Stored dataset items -

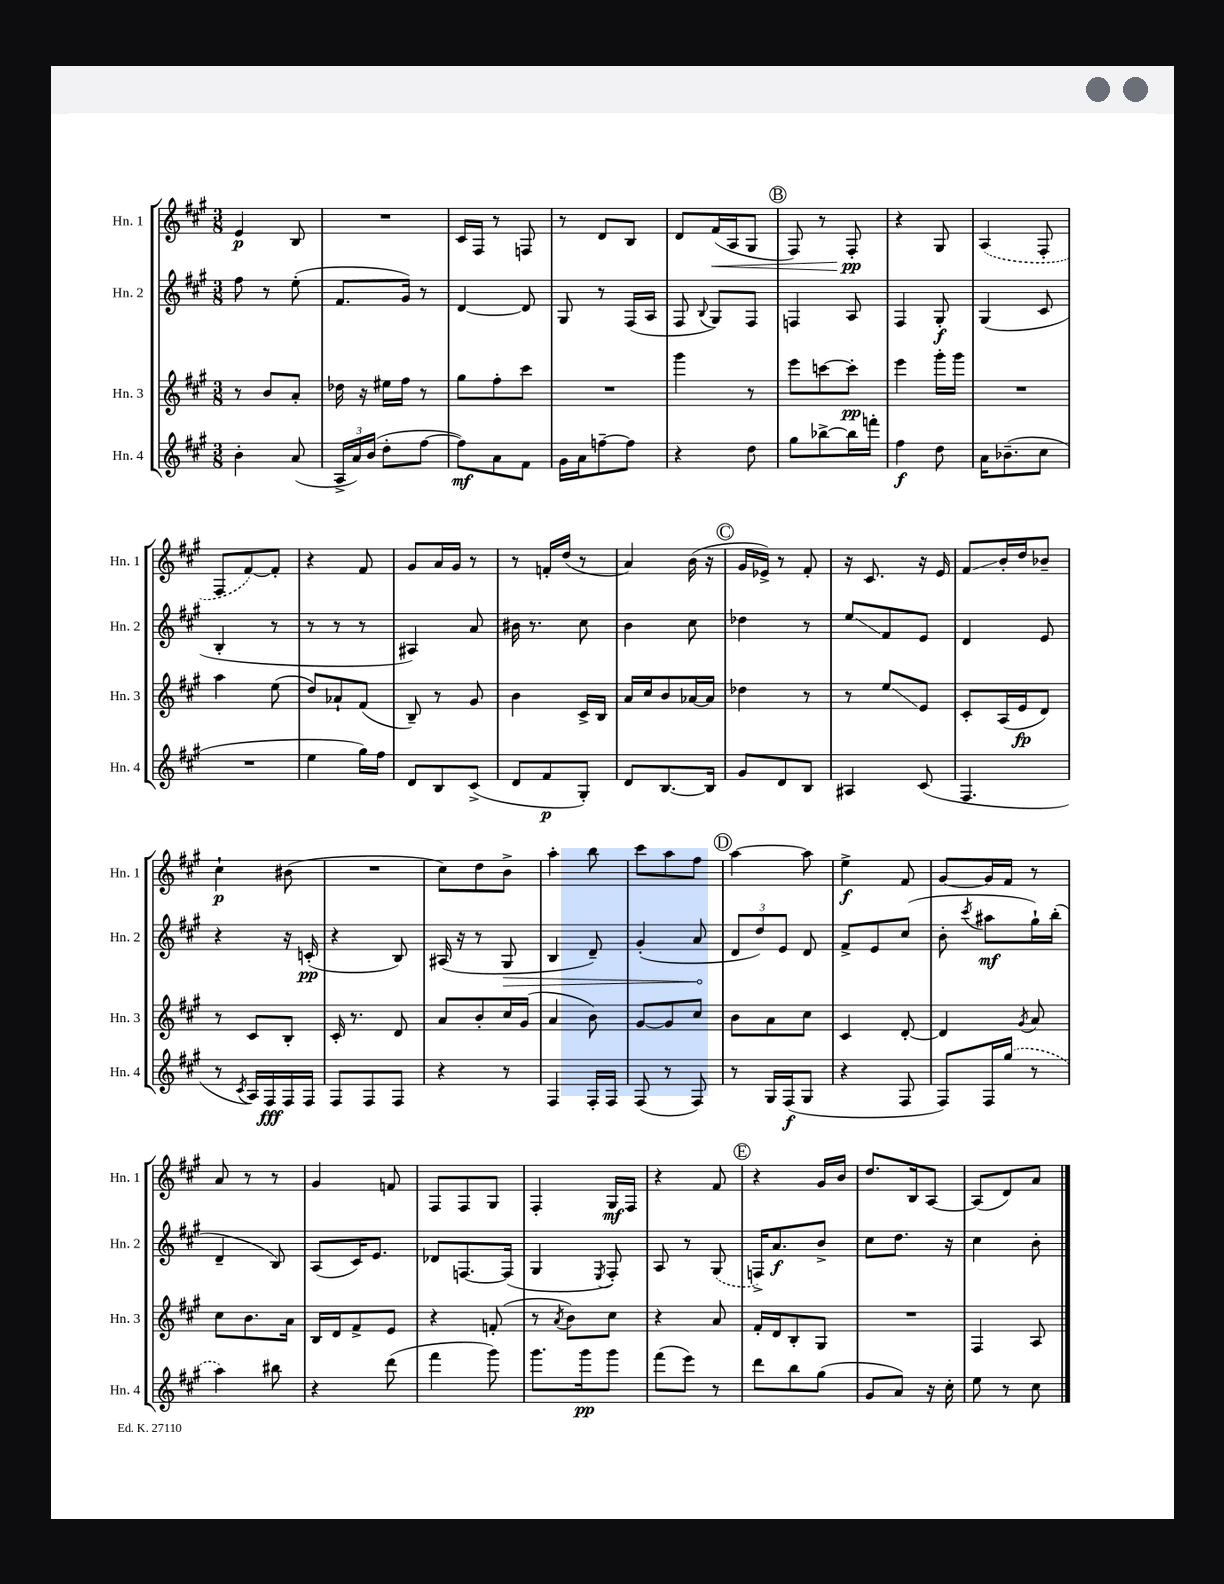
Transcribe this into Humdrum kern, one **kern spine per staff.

**kern	**kern	**kern	**kern
*staff4	*staff3	*staff2	*staff1
*clefG2	*clefG2	*clefG2	*clefG2
*k[f#c#g#]	*k[f#c#g#]	*k[f#c#g#]	*k[f#c#g#]
*M3/8	*M3/8	*M3/8	*M3/8
4b'	8r	8ff#	4e
.	8b	8r	.
(8a	8a'	(8ee'	8B
=	=	=	=
24A^	16dd-	8.f#	4.r
24a)	.	.	.
.	16r	.	.
(24b	.	.	.
8dd'	16ee#	.	.
.	16ff#	16g#)	.
[8ff#	8r	8r	.
=	=	=	=
8ff#])	8gg#	[4d	16c#
.	.	.	16F#
8a	8ff#'	.	8r
8f#	8ccc#	8d]	8F
=	=	=	=
16g#	4.r	8G#	8r
16a	.	.	.
[8ff~	.	8r	8d
8ff]	.	(16F#	8B
.	.	16A	.
=	=	=	=
4r	4ggg#	8F#	8d
.	.	8qqB	.
.	.	8G#)	(16f#
.	.	.	16A
8dd	8r	8F#	8G#
=	=	=	=
8gg#	8eee	4F	8F#)
[8bb-^	[8ccc	.	8r
16bb-]	8ccc']	8A	8F#'
16fff'	.	.	.
=	=	=	=
4ff#	4eee	4F#	4r
8dd	16ggg#'	8G#'	8G#
.	16ggg#	.	.
=	=	=	=
16a	4.r	(4G#	(4A
(8.b-~	.	.	.
8cc#	.	8c#	8F#'
=	=	=	=
4.r	4aa	4B'	8F#
.	.	.	[8f#)
.	(8ee	8r	8f#']
=	=	=	=
4ee	8dd)	8r	4r
.	8a-`	8r	.
16gg#)	(8f#	8r	8f#
16ff#	.	.	.
=	=	=	=
8d	8B~)	4A#)	8g#
8B	8r	.	16a
.	.	.	16g#
(8c#^	8g#	8a	8r
=	=	=	=
8d	4b	16b#	8r
.	.	8.r	.
8f#	.	.	16f'
.	.	.	(16dd
8G#')	16c#^	8cc#	8r
.	16B	.	.
=	=	=	=
8d	16a	4b	4a)
.	16cc#	.	.
[8.B	8b	.	.
.	[16a-	8cc#	(16b
16B]	16a-]	.	16r
=	=	=	=
8g#	4dd-	4dd-	16g#
.	.	.	16e-^)
8d	.	.	8r
8B	8r	8r	8f#'
=	=	=	=
4A#	8r	8ee	16r
.	.	.	8.c#
.	8ee	8f#	.
(8c#	8e	8e	16r
.	.	.	16e
=	=	=	=
4.F#	8c#'	4d	8f#
.	(16A	.	16b'
.	16e	.	16dd
.	8d)	8e	8b-~
=	=	=	=
8r	8r	4r	4cc#`
8qc#	.	.	.
16A)	8c#	.	.
16F#	.	.	.
16F#	8B'	16r	(8b#
16F#	.	(16c'	.
=	=	=	=
8F#	16c#'	4r	4.r
.	8.r	.	.
8F#	.	.	.
8F#	8d	8B)	.
=	=	=	=
4r	8a	(16A#	8cc#)
.	.	16r	.
.	8b'	8r	8dd
8r	16cc#	8G#	8b^
.	(16g#	.	.
=	=	=	=
4F#	4a	4B	4aa'
16F#'	8b)	8d~)	8bb
16F#	.	.	.
=	=	=	=
(8F#	[8g#	(4g#'	8ccc#
8r	8g#]	.	8aa
8F#)	8cc#	8a	8ff#
=	=	=	=
8r	8b	12d	[4aa
.	.	12dd)	.
16G#	8a	.	.
.	.	12e	.
(16F#	.	.	.
8G#	8cc#	8d	8aa]
=	=	=	=
4r	4c#	8f#^	4ee^
.	.	8e	.
8F#	[8d'	(8cc#	8f#
=	=	=	=
8F#)	4d]	8b'	[8g#
.	.	8qccc#	.
16F#	.	8aa#	16g#]
(16gg#	.	.	16f#
.	8qg#	.	.
8r	8a	16gg#`)	8r
.	.	(16bb'	.
=	=	=	=
4aa)	8cc#	4d~	8a
.	8.b	.	8r
8bb#	.	8B)	8r
.	16a	.	.
=	=	=	=
4r	16B	(8A	4g#
.	16d	.	.
.	8f#^	16c#)	.
.	.	8.e	.
(8ddd	8e	.	8f
=	=	=	=
4fff#	4r	8d-	8F#
.	.	[8.F	8F#
8ggg#)	(8f'	.	8G#
.	.	(16F]	.
=	=	=	=
8.ggg#	8r	4G#	4F#'
.	8qa	.	.
.	8b)	.	.
16ggg#	.	.	.
.	.	8qE	.
8ggg#	8cc#	8F#')	16G#
.	.	.	16F#
=	=	=	=
(8fff#	4r	8A	4r
8eee)	.	8r	.
8r	8a	(8G#	8f#
=	=	=	=
8ddd	16f#'	16F^)	4r
.	16d	8.a	.
8bb	8B'	.	.
(8gg#	8G#	8b^	16g#
.	.	.	16b
=	=	=	=
8g#	4.r	8cc#	8.dd
8a)	.	8.dd	.
.	.	.	16B
16r	.	.	[8A
16cc#'	.	16r	.
=	=	=	=
8ee	4F#	4cc#	(8A]
8r	.	.	8d)
8cc#	8A	8b'	8a
==	==	==	==
*-	*-	*-	*-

INSTRUCTION - Which lines above include the string "kern"? Pick out each one and copy it in full.

CORRECT OUTPUT -
Transcribe this into Humdrum kern, one **kern spine per staff.
**kern	**kern	**kern	**kern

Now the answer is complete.